- **GIVEN DATA**:

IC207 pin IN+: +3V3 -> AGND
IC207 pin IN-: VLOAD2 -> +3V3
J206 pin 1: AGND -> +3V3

--

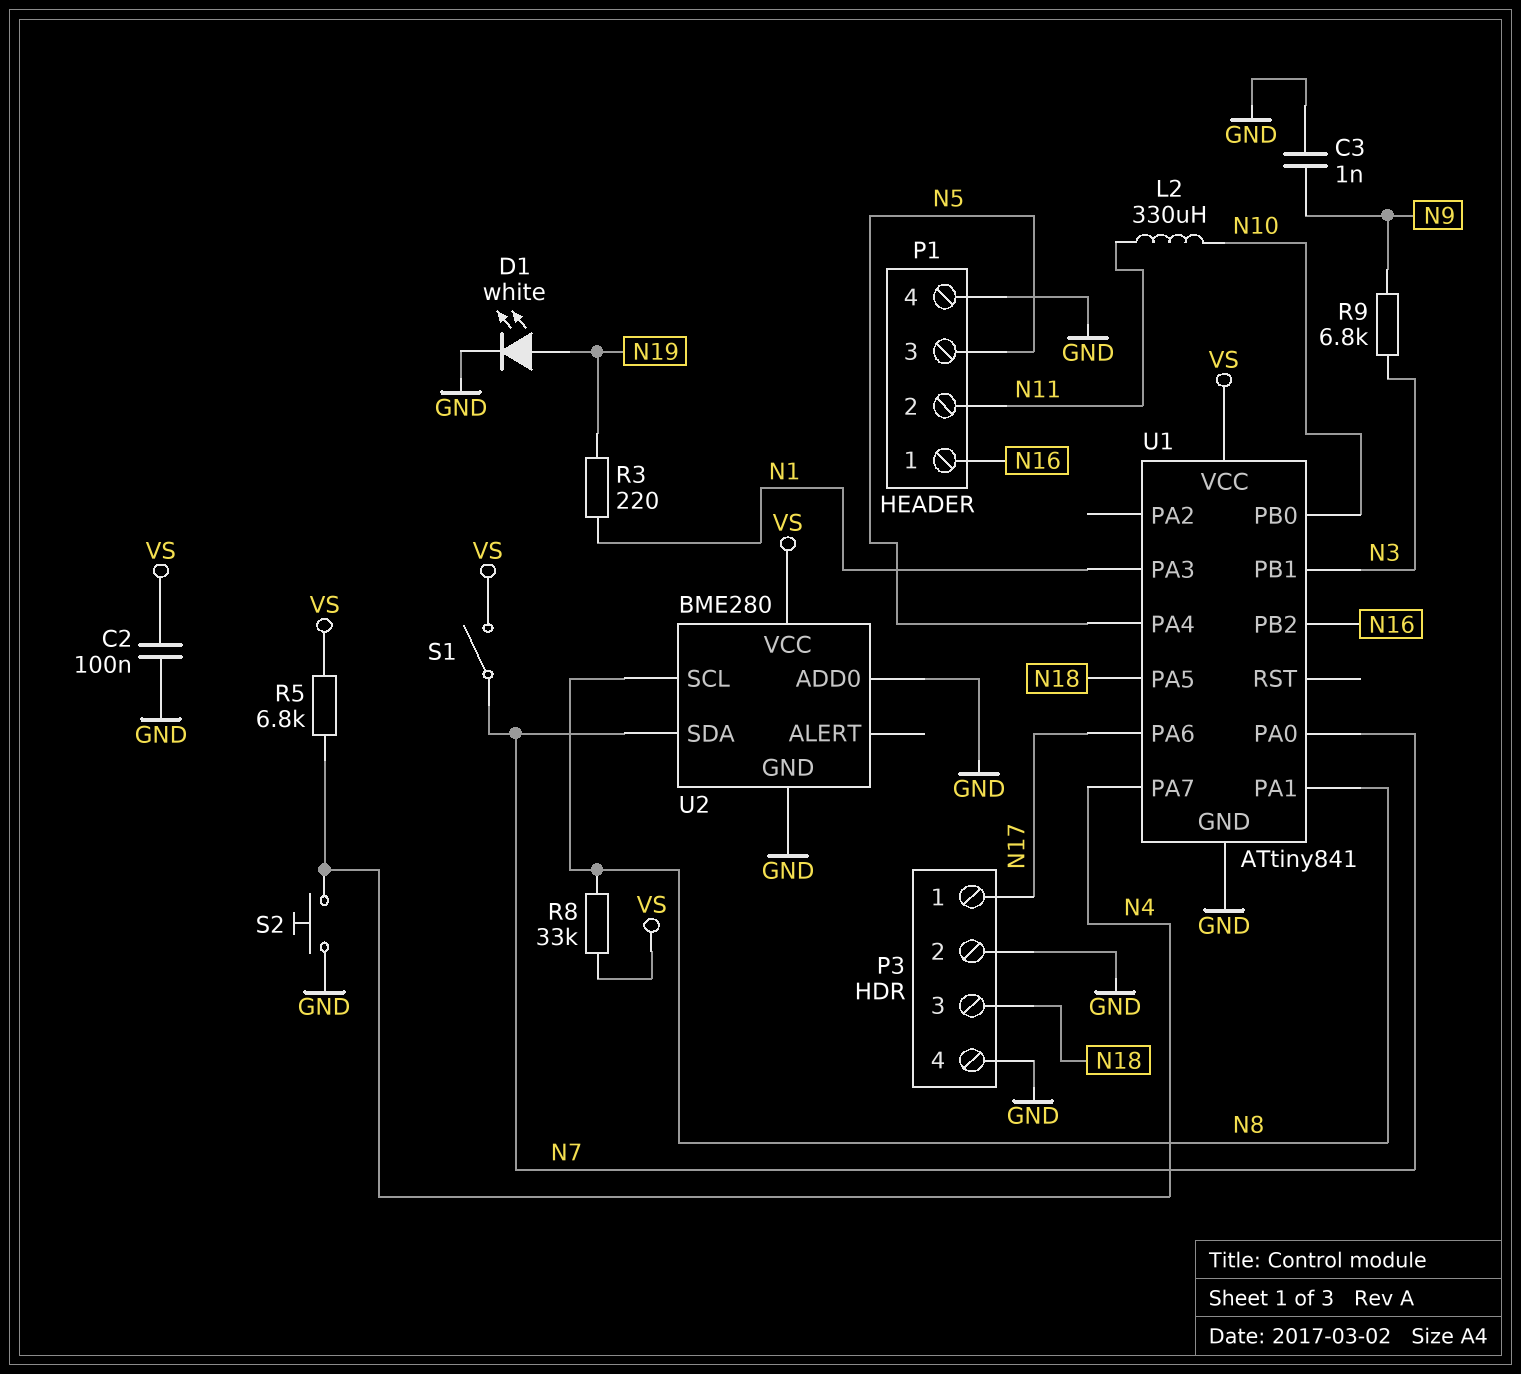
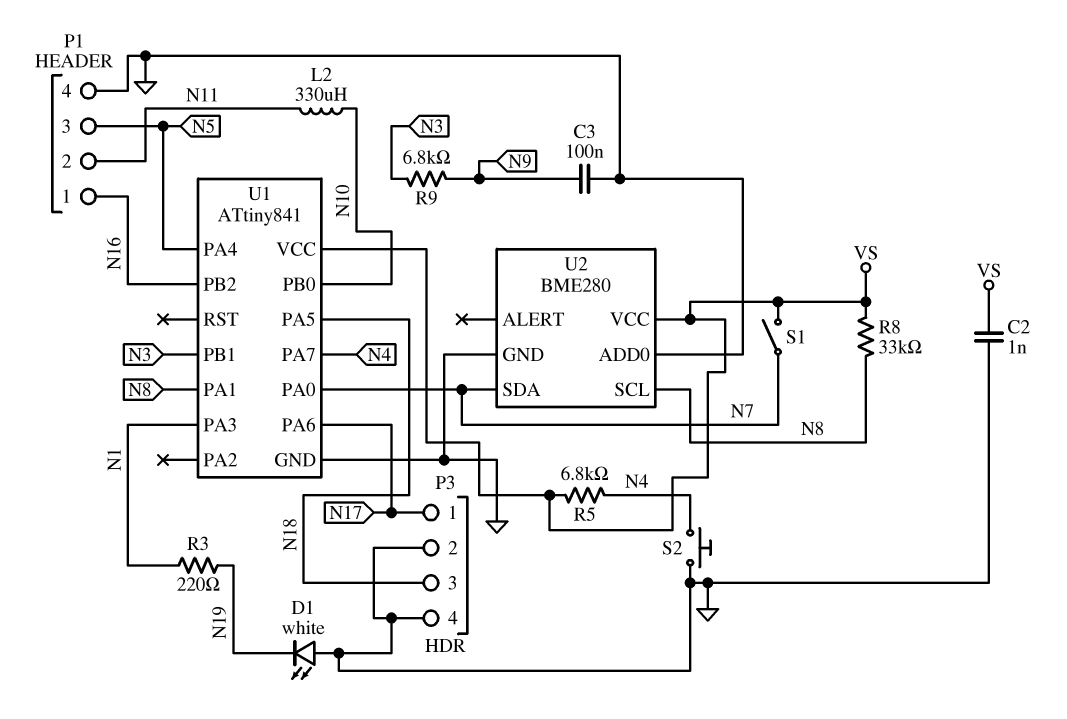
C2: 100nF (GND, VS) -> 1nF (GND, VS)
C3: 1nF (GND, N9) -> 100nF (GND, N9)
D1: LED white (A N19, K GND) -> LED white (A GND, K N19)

- **AIM OF THE TASK**:
Would you show every line in the data above that contains the string "AGND"?

- **RESPONSE TO THE TASK**:
IC207 pin IN+: +3V3 -> AGND
J206 pin 1: AGND -> +3V3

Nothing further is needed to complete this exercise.